Set down the data again word for word. Skip any pictures.

** THE DATA **
-- -- --
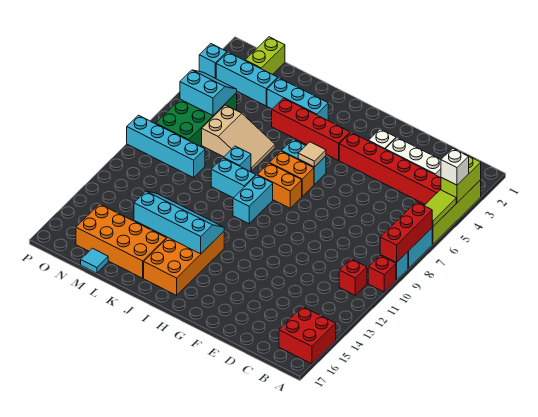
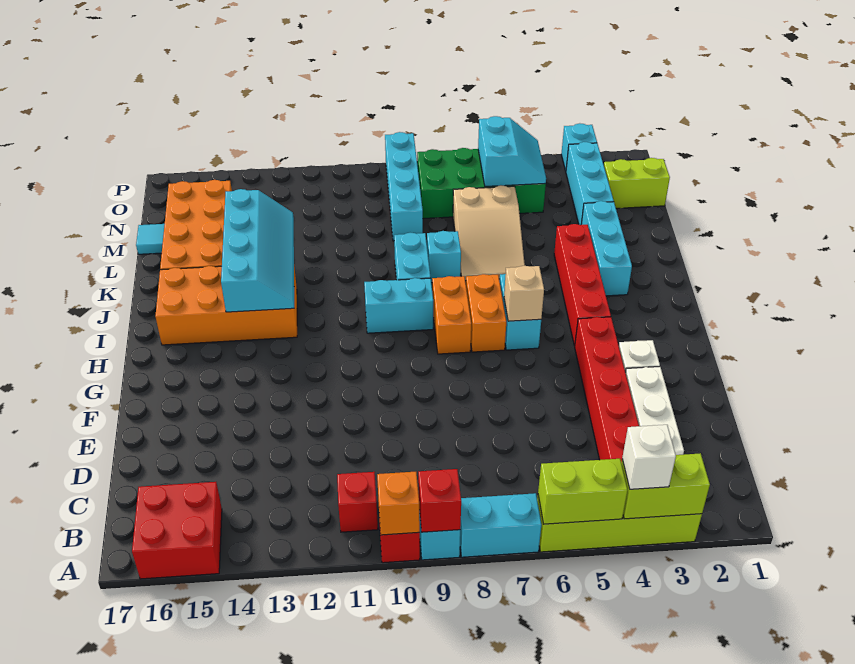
lime tile A5:A6 level 2 -> lime brick A5:A6 level 2
red brick A7:A9 level 2 -> red brick A9 level 2
none -> orange brick A10 level 2
tan tile H6 level 2 -> tan brick H6 level 2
-- -- --
** TASK RESPONSE **
lime tile A5:A6 level 2 -> lime brick A5:A6 level 2
red brick A7:A9 level 2 -> red brick A9 level 2
none -> orange brick A10 level 2
tan tile H6 level 2 -> tan brick H6 level 2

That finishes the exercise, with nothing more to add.